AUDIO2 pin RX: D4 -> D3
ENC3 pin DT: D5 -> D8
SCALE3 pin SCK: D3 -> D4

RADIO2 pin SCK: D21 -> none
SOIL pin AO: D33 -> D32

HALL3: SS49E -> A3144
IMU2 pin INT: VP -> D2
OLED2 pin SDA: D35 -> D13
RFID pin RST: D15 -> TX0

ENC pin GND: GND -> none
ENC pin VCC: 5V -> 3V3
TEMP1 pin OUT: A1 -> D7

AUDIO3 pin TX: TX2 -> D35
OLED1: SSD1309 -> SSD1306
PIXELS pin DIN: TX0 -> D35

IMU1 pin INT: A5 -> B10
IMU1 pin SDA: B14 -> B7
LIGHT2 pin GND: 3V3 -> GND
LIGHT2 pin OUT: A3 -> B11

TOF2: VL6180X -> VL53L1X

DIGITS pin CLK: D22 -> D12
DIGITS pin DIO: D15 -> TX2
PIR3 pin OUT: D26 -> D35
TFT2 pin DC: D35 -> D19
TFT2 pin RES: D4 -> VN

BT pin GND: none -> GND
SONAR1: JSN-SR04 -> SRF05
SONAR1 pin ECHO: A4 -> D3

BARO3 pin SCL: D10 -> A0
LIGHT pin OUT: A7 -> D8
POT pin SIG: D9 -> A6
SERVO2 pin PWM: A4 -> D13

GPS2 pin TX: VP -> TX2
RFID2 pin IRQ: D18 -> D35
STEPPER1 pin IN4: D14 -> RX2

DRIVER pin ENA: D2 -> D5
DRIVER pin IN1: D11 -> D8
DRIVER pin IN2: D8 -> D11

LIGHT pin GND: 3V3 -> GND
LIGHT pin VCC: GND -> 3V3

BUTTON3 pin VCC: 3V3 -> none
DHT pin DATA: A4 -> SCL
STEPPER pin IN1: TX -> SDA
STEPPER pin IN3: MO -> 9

TASK OBJECTIVE: Reproduce every line of the data so that nothing differs from the original.

RESPONSE TO THIS TASK:
AUDIO2 pin RX: D4 -> D3
ENC3 pin DT: D5 -> D8
SCALE3 pin SCK: D3 -> D4

RADIO2 pin SCK: D21 -> none
SOIL pin AO: D33 -> D32

HALL3: SS49E -> A3144
IMU2 pin INT: VP -> D2
OLED2 pin SDA: D35 -> D13
RFID pin RST: D15 -> TX0

ENC pin GND: GND -> none
ENC pin VCC: 5V -> 3V3
TEMP1 pin OUT: A1 -> D7

AUDIO3 pin TX: TX2 -> D35
OLED1: SSD1309 -> SSD1306
PIXELS pin DIN: TX0 -> D35

IMU1 pin INT: A5 -> B10
IMU1 pin SDA: B14 -> B7
LIGHT2 pin GND: 3V3 -> GND
LIGHT2 pin OUT: A3 -> B11

TOF2: VL6180X -> VL53L1X

DIGITS pin CLK: D22 -> D12
DIGITS pin DIO: D15 -> TX2
PIR3 pin OUT: D26 -> D35
TFT2 pin DC: D35 -> D19
TFT2 pin RES: D4 -> VN

BT pin GND: none -> GND
SONAR1: JSN-SR04 -> SRF05
SONAR1 pin ECHO: A4 -> D3

BARO3 pin SCL: D10 -> A0
LIGHT pin OUT: A7 -> D8
POT pin SIG: D9 -> A6
SERVO2 pin PWM: A4 -> D13

GPS2 pin TX: VP -> TX2
RFID2 pin IRQ: D18 -> D35
STEPPER1 pin IN4: D14 -> RX2

DRIVER pin ENA: D2 -> D5
DRIVER pin IN1: D11 -> D8
DRIVER pin IN2: D8 -> D11

LIGHT pin GND: 3V3 -> GND
LIGHT pin VCC: GND -> 3V3

BUTTON3 pin VCC: 3V3 -> none
DHT pin DATA: A4 -> SCL
STEPPER pin IN1: TX -> SDA
STEPPER pin IN3: MO -> 9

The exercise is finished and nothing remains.